======== DATA SEGMENT ========

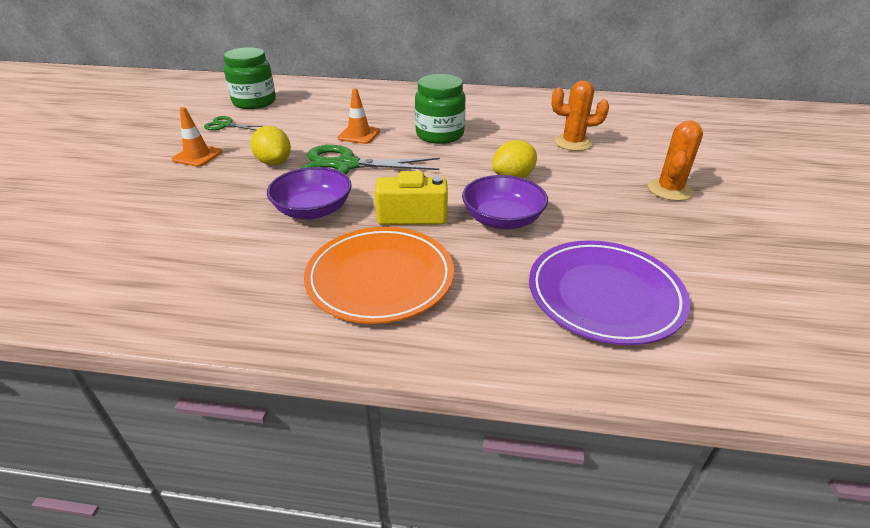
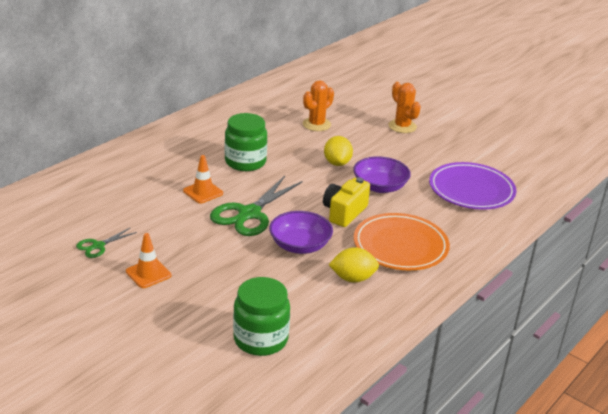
camera: 60 degrees left, 5 degrees down
green jar [223,47,276,109] -> green jar moved to [233,277,290,356]
yellow lemon [251,126,291,165] -> yellow lemon moved to [328,247,379,283]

========

**TASK GOAL:**
Copy out, from the listing above, every line that contains the string "moved".

**WRITTEN ANSWER:**
green jar [223,47,276,109] -> green jar moved to [233,277,290,356]
yellow lemon [251,126,291,165] -> yellow lemon moved to [328,247,379,283]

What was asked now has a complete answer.